== WHAT YOU ARE ASKED TO DO ==
Write out the data again exactly, skipping every picture.

== RAW DATA ==
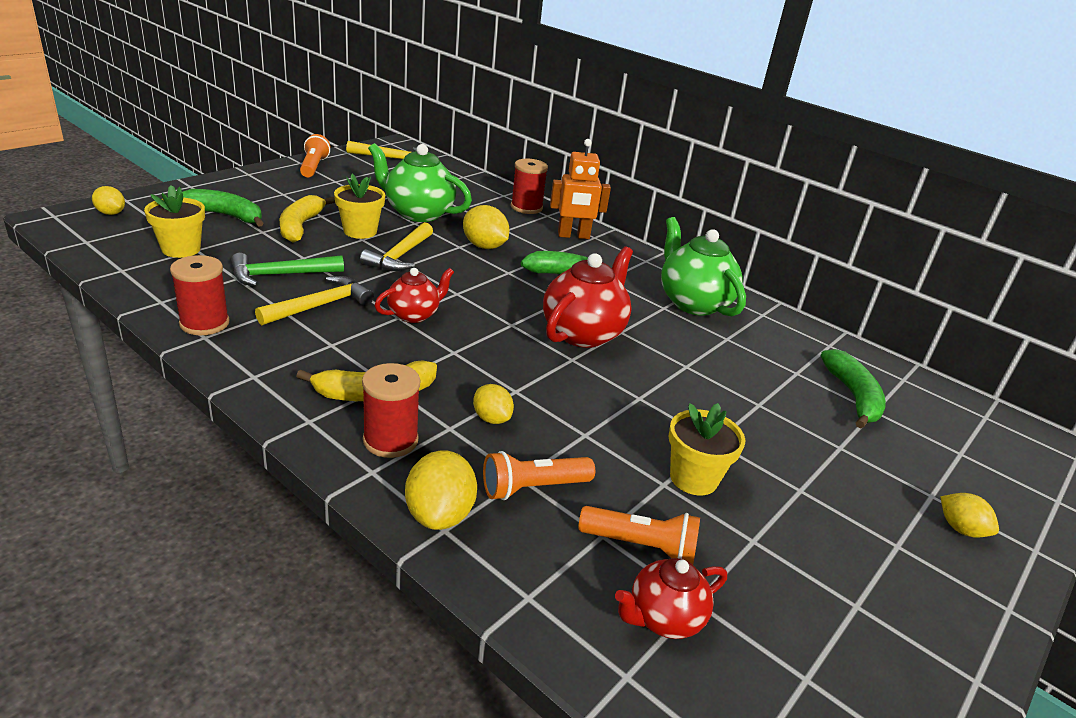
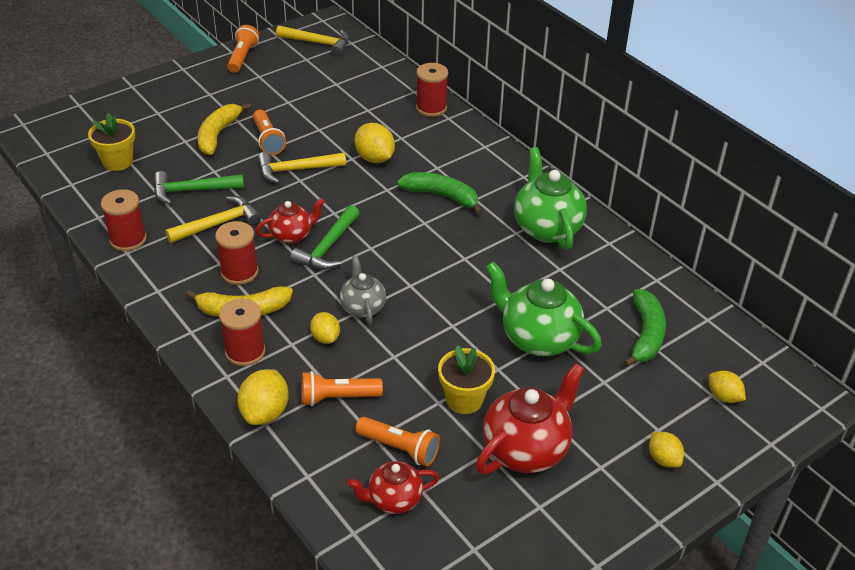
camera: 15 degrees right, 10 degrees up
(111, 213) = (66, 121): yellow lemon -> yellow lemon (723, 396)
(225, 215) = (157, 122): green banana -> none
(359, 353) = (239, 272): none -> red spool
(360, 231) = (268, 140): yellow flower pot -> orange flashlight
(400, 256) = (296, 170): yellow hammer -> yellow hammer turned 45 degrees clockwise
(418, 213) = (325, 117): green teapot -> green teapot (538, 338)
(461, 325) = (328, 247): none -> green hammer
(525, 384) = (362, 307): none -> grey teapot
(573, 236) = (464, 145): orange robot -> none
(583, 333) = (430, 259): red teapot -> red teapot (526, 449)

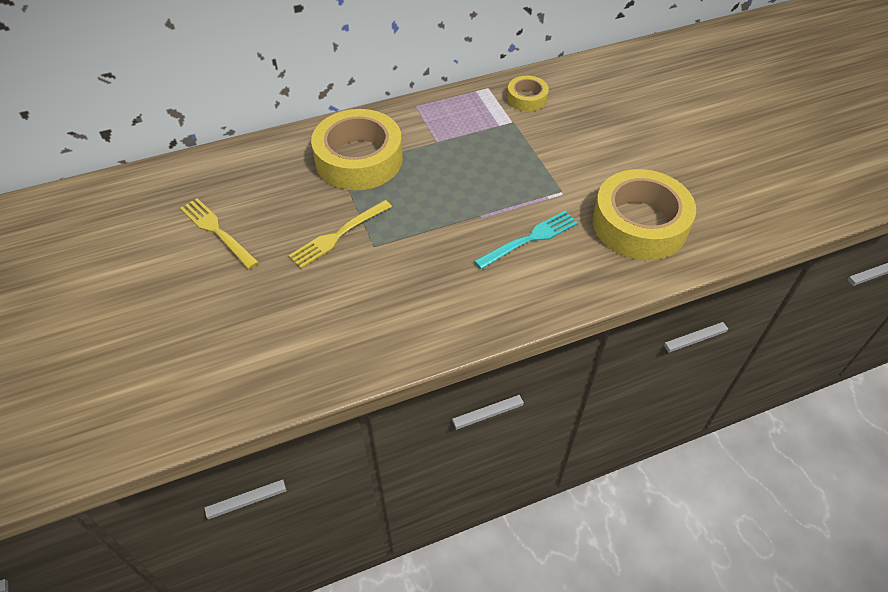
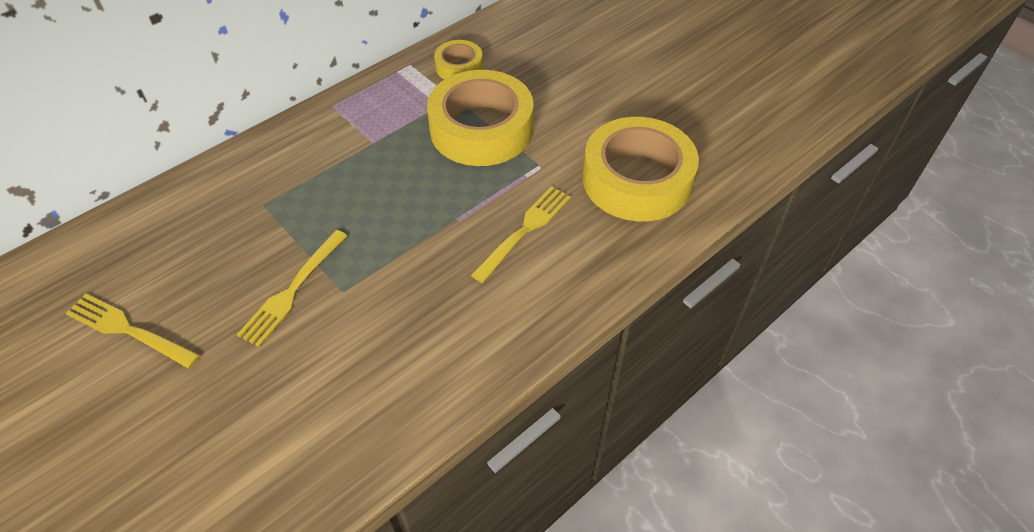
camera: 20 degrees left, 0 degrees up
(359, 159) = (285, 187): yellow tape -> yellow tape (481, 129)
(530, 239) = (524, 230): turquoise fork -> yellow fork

== SOLUTION ==
camera: 15 degrees right, 10 degrees up
(111, 213) = (66, 121): yellow lemon -> yellow lemon (723, 396)
(225, 215) = (157, 122): green banana -> none
(359, 353) = (239, 272): none -> red spool
(360, 231) = (268, 140): yellow flower pot -> orange flashlight
(400, 256) = (296, 170): yellow hammer -> yellow hammer turned 45 degrees clockwise
(418, 213) = (325, 117): green teapot -> green teapot (538, 338)
(461, 325) = (328, 247): none -> green hammer
(525, 384) = (362, 307): none -> grey teapot
(573, 236) = (464, 145): orange robot -> none
(583, 333) = (430, 259): red teapot -> red teapot (526, 449)

camera: 20 degrees left, 0 degrees up
(359, 159) = (285, 187): yellow tape -> yellow tape (481, 129)
(530, 239) = (524, 230): turquoise fork -> yellow fork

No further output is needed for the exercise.